→ **TASK TO CARRY OUT**
Among the records below, find the line that has "(105, 130) = (341, 206): white"; from there, give the lines again exactly, and stop after the line that has "(496, 242) = (973, 353): brown".

→ **DATA SHOWN**
------------

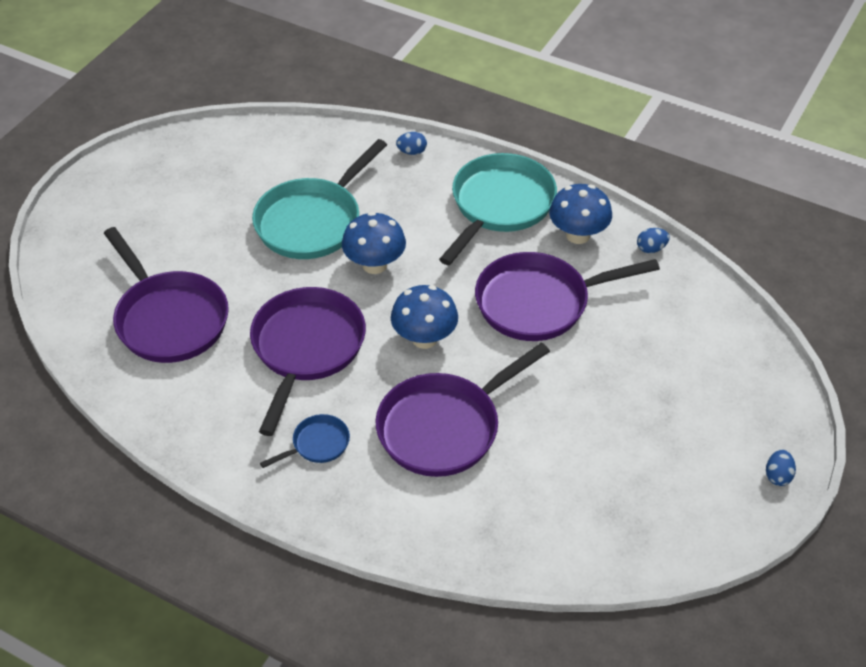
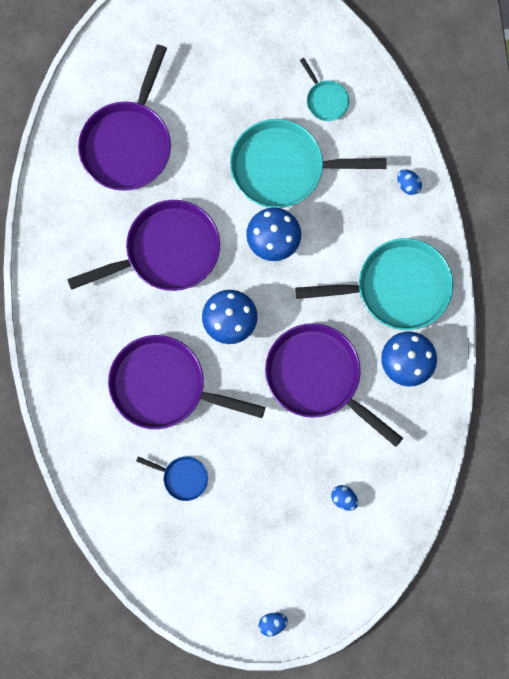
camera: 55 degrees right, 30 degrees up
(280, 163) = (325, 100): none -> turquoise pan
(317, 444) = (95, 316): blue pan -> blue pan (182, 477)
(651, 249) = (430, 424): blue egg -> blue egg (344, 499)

------------

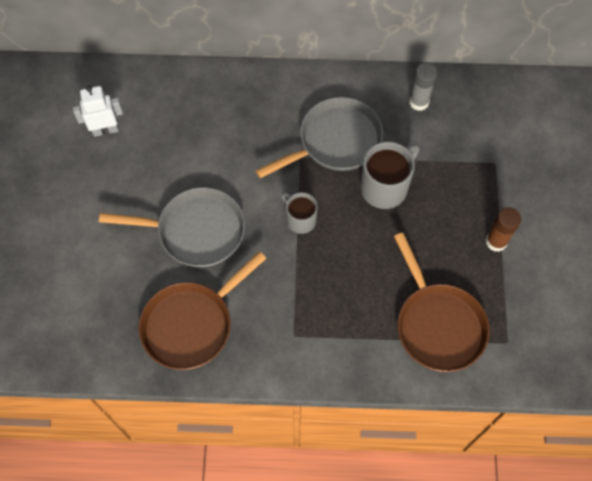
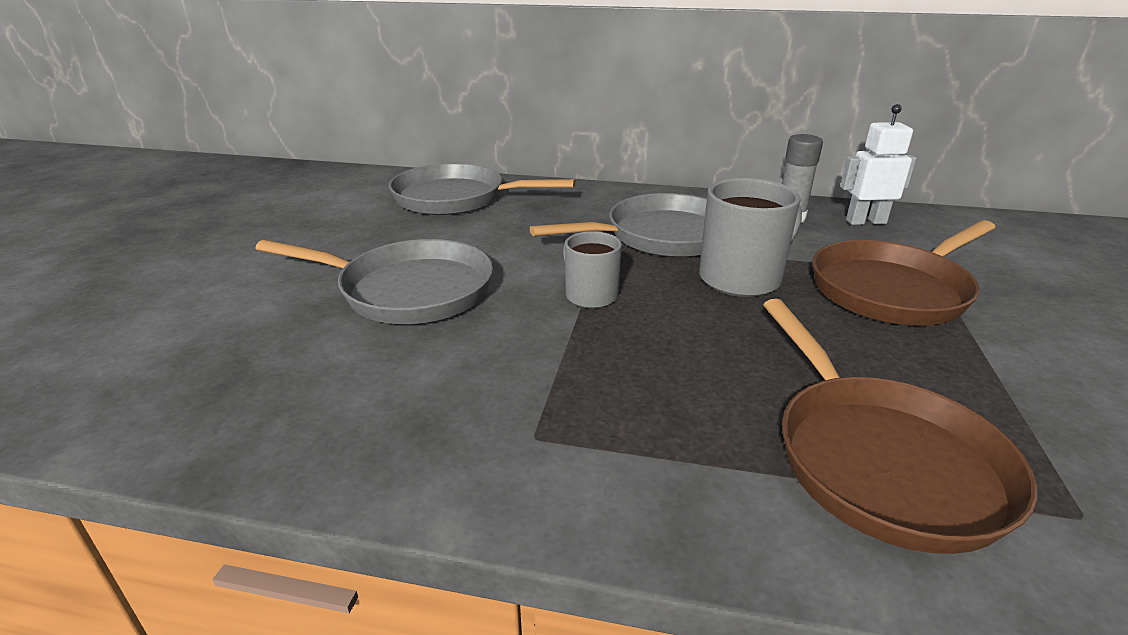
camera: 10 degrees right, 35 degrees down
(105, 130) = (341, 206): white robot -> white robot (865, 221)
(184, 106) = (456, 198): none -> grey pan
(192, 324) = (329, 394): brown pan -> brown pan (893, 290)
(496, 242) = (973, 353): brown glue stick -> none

------------

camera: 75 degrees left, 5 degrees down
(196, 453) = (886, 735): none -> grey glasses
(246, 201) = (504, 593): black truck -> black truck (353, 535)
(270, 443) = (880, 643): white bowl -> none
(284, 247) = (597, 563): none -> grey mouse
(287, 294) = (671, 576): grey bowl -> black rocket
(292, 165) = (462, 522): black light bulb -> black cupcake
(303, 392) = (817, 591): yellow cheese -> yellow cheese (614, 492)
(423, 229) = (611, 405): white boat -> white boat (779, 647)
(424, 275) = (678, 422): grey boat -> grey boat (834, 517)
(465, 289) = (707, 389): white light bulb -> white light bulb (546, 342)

------------

→ **SOLUTION FOR THIS EXERCISE**
(105, 130) = (341, 206): white robot -> white robot (865, 221)
(184, 106) = (456, 198): none -> grey pan
(192, 324) = (329, 394): brown pan -> brown pan (893, 290)
(496, 242) = (973, 353): brown glue stick -> none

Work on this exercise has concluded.